== Working data

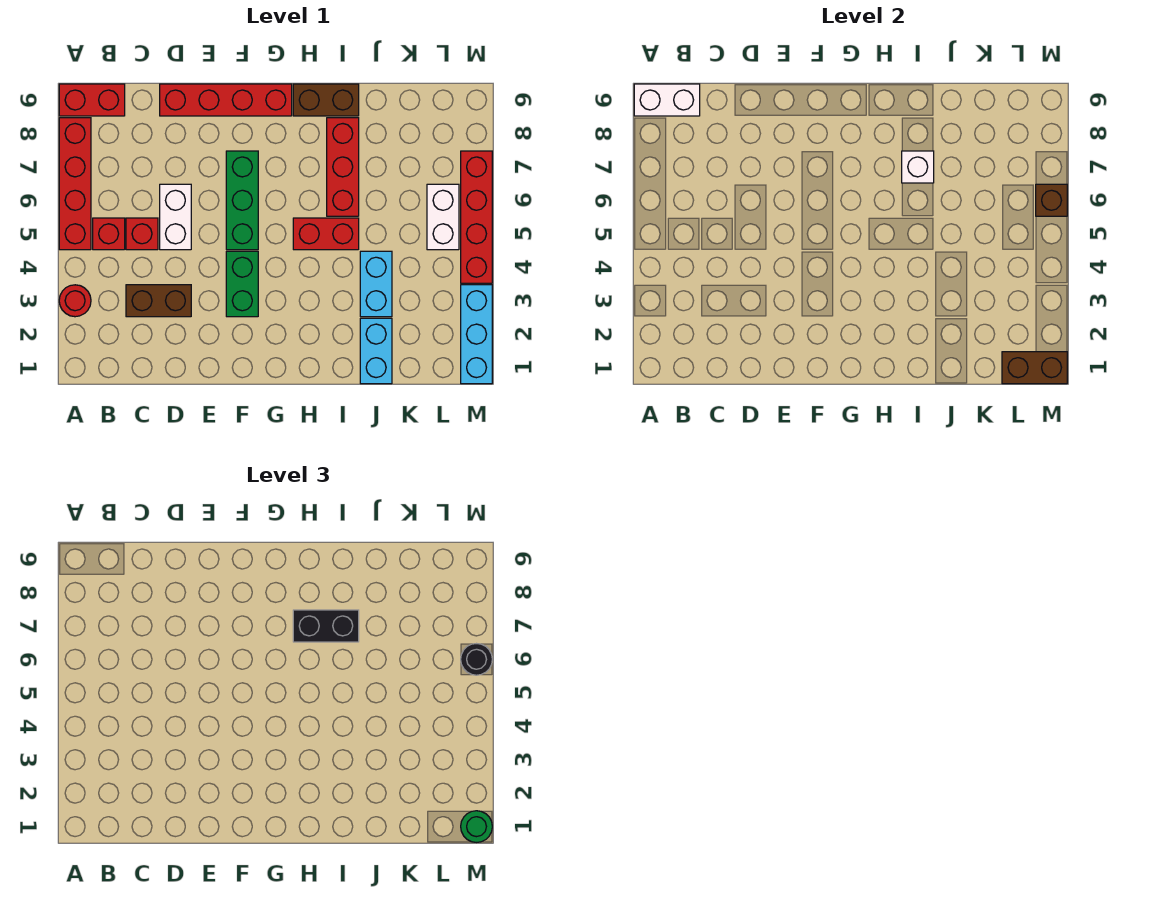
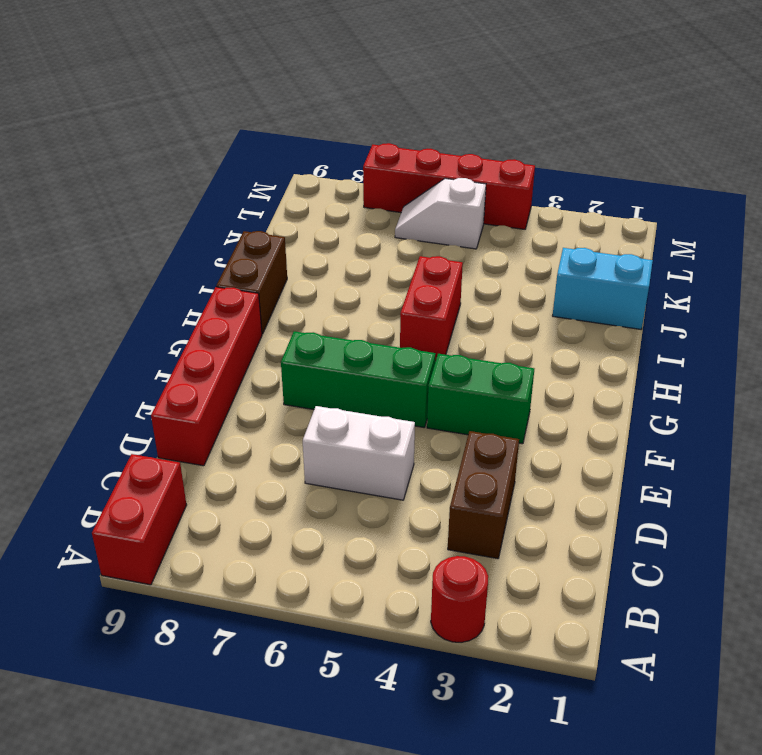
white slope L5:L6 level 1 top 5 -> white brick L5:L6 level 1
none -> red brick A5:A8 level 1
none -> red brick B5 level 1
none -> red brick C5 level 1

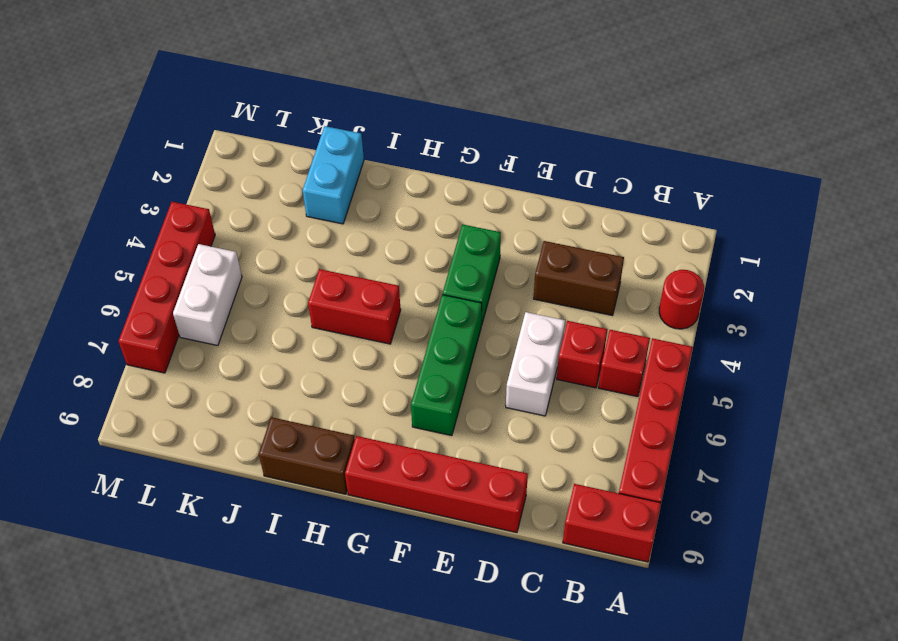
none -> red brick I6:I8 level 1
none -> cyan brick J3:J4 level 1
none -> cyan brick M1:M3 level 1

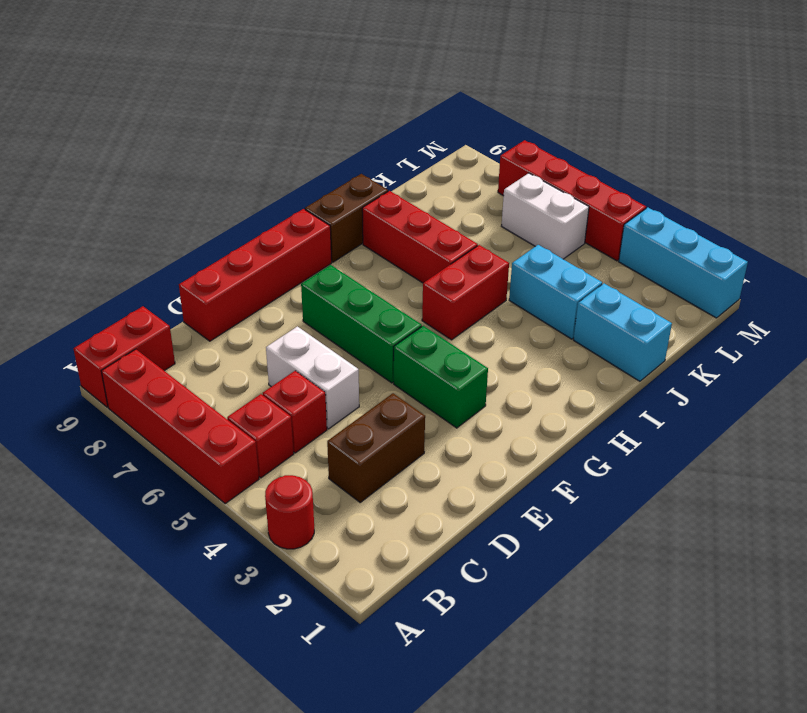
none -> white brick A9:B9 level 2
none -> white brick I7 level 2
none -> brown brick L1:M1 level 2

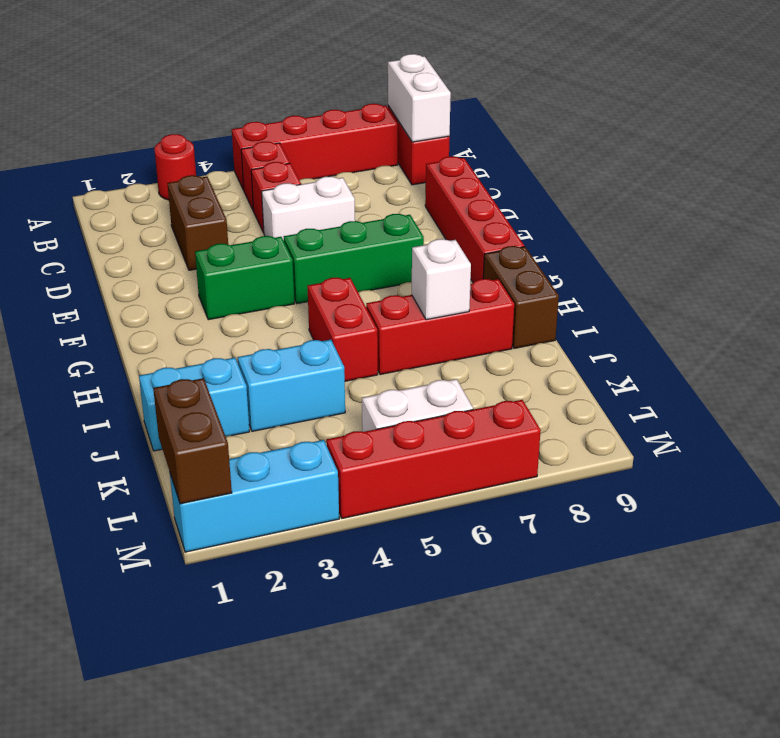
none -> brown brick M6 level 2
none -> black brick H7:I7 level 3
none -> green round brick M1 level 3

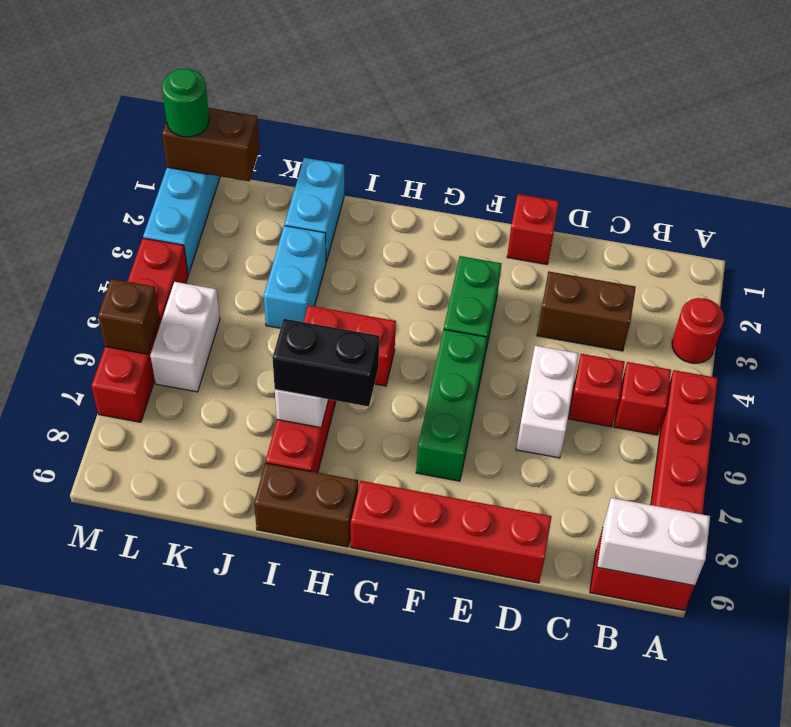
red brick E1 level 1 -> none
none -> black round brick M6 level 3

====
== Working data

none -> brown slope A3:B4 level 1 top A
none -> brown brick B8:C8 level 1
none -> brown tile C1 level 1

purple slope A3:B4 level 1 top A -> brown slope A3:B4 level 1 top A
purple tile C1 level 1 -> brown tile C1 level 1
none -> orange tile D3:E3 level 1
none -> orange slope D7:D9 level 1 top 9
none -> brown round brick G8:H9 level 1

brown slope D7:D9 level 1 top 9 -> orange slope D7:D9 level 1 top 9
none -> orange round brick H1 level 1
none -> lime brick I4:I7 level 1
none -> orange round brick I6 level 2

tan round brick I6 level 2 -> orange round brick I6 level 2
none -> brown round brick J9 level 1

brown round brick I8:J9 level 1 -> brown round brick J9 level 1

====
== Working data

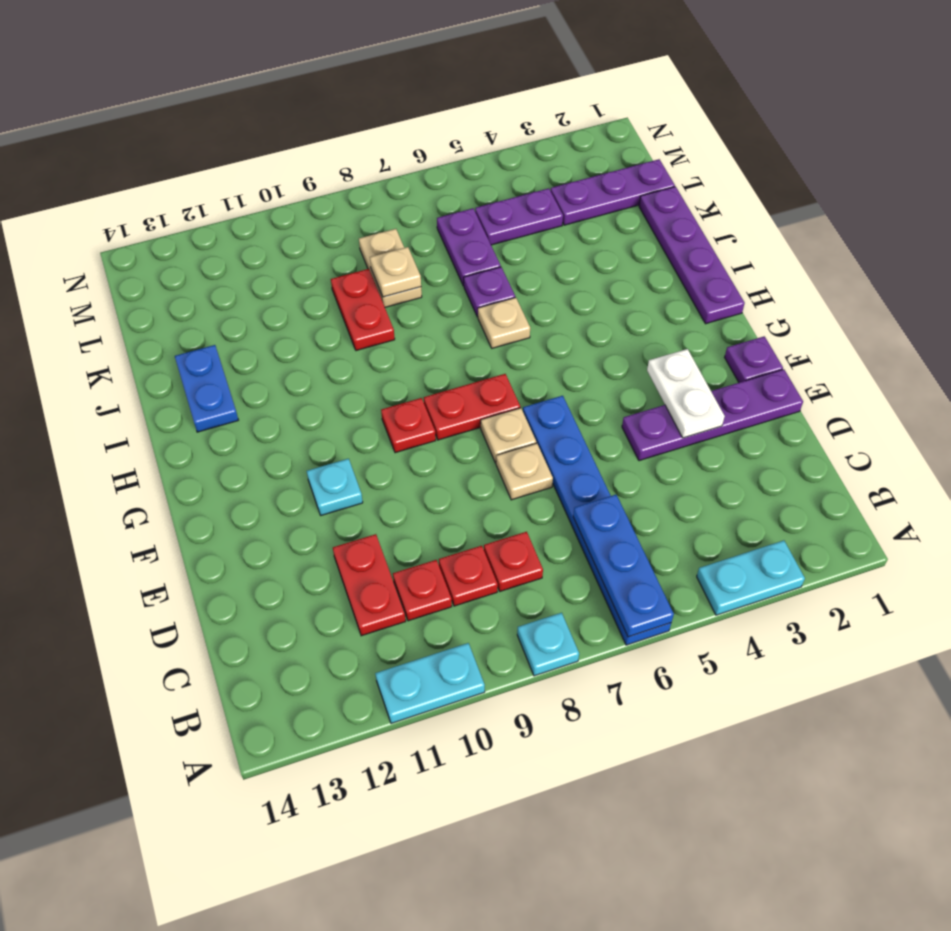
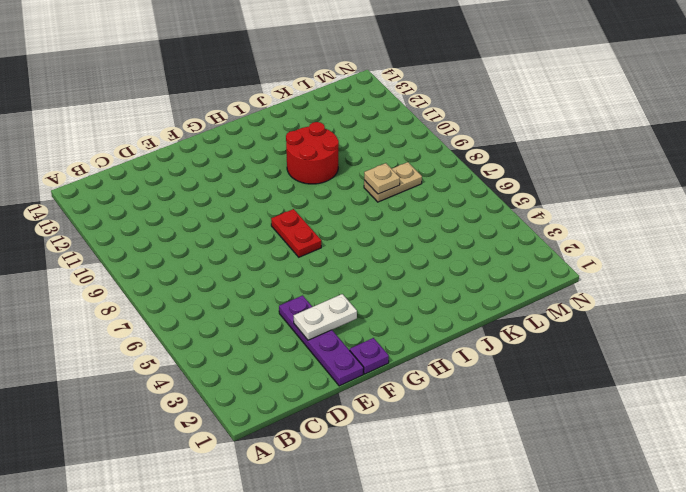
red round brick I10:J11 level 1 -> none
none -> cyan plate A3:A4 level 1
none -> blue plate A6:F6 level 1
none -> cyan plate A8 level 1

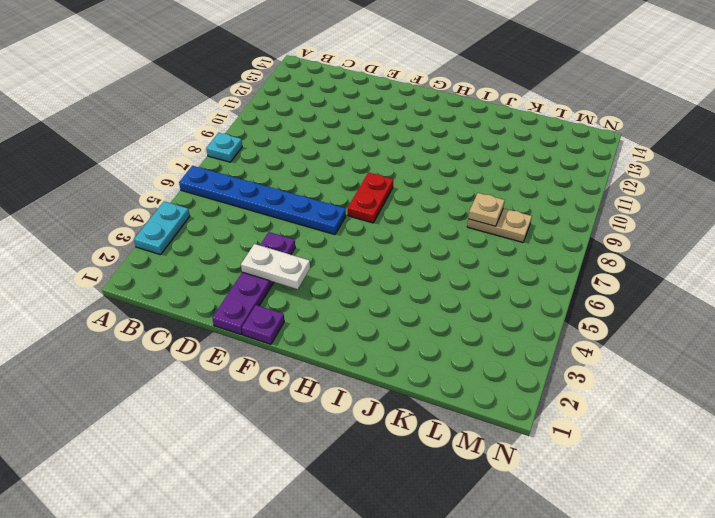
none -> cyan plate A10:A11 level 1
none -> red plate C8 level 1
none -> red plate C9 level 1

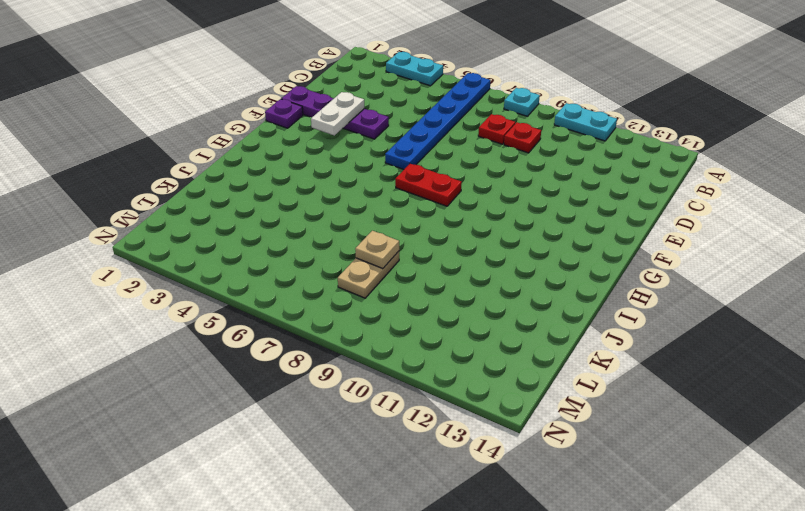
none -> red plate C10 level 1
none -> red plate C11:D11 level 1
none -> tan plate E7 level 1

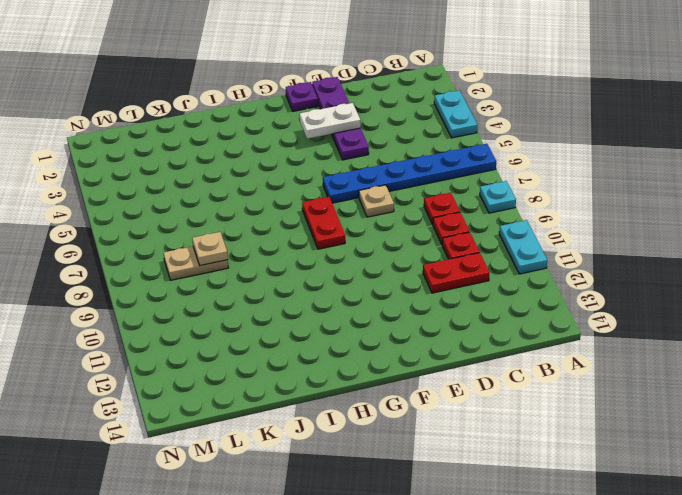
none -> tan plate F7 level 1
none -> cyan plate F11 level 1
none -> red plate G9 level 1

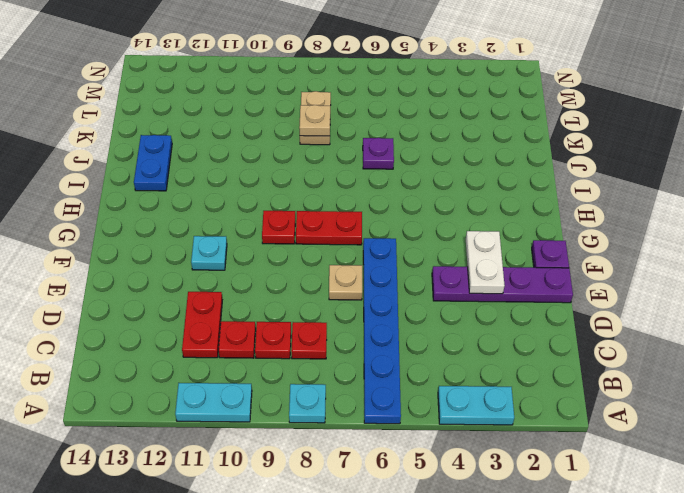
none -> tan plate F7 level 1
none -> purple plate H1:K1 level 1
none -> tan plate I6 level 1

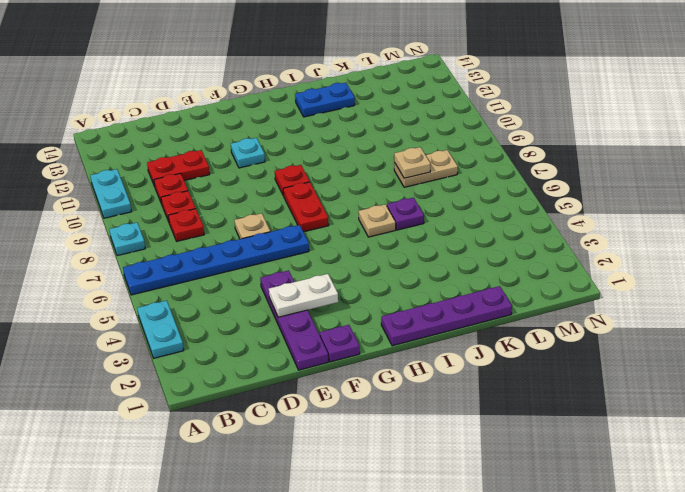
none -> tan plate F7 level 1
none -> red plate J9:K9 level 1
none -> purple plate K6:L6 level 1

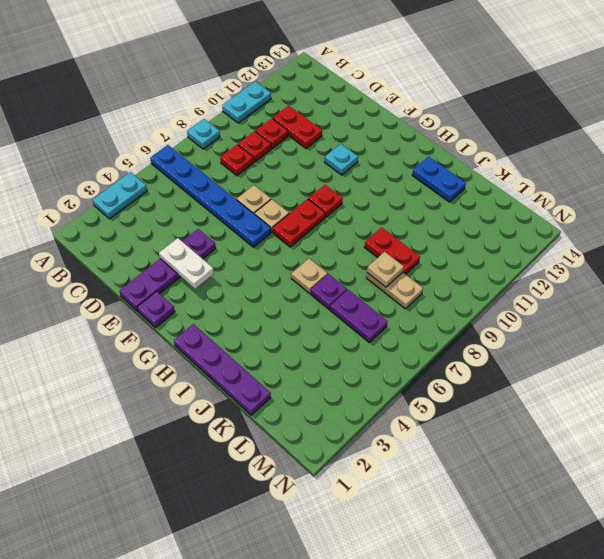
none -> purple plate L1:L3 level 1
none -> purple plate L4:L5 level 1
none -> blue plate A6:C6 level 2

====

Everything from the line with "none -> red brick A5:A8 level 1" through the line with "none -> green round brick M1 level 3" in the material above should be transcribed exactly, except the pictures.

none -> red brick A5:A8 level 1
none -> red brick B5 level 1
none -> red brick C5 level 1

none -> red brick I6:I8 level 1
none -> cyan brick J3:J4 level 1
none -> cyan brick M1:M3 level 1

none -> white brick A9:B9 level 2
none -> white brick I7 level 2
none -> brown brick L1:M1 level 2

none -> brown brick M6 level 2
none -> black brick H7:I7 level 3
none -> green round brick M1 level 3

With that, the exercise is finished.